** Opening DATA SECTION block **

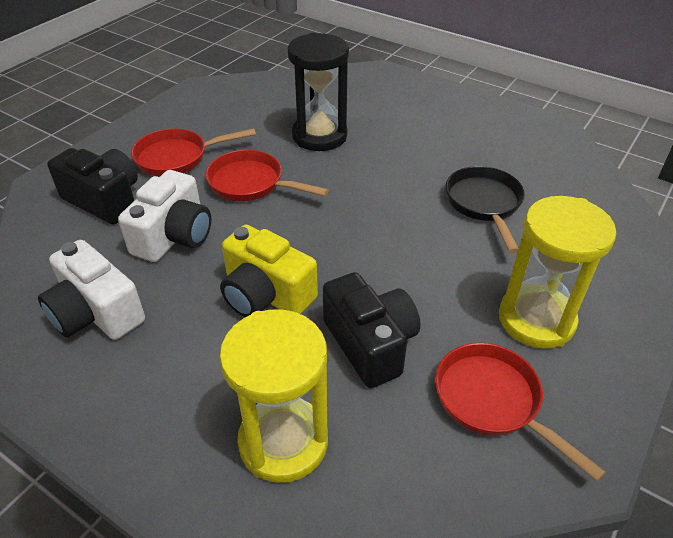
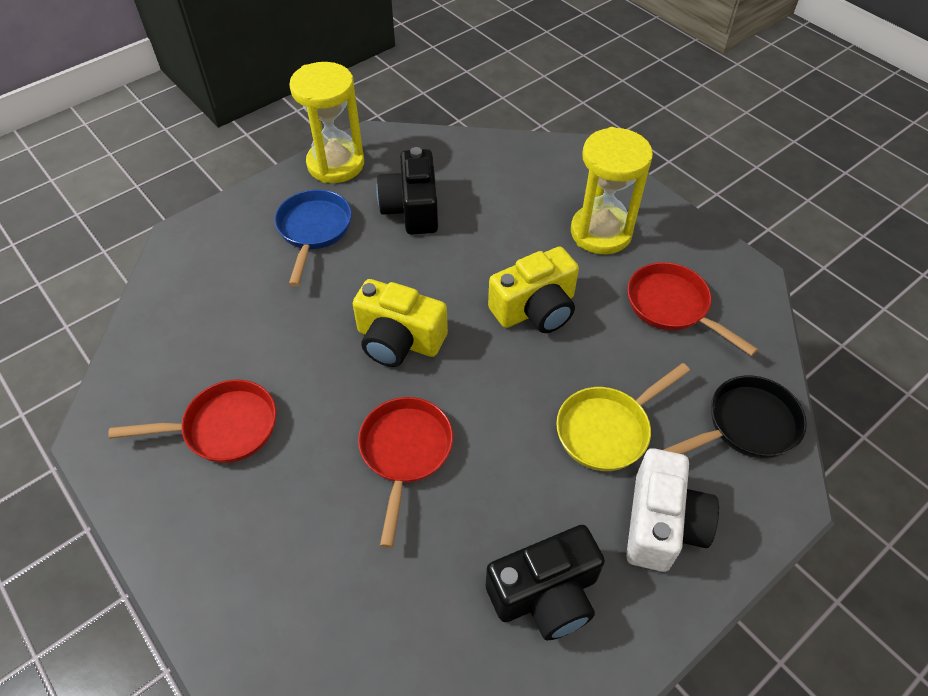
black hourglass: 1 -> 0
blue pan: 0 -> 1
white camera: 2 -> 1
yellow camera: 1 -> 2
yellow pan: 0 -> 1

** Closing DATA SECTION block **

— TASK DIRECTIONS —
Without including any pictures, print each record exactly.

— SOLUTION —
black hourglass: 1 -> 0
blue pan: 0 -> 1
white camera: 2 -> 1
yellow camera: 1 -> 2
yellow pan: 0 -> 1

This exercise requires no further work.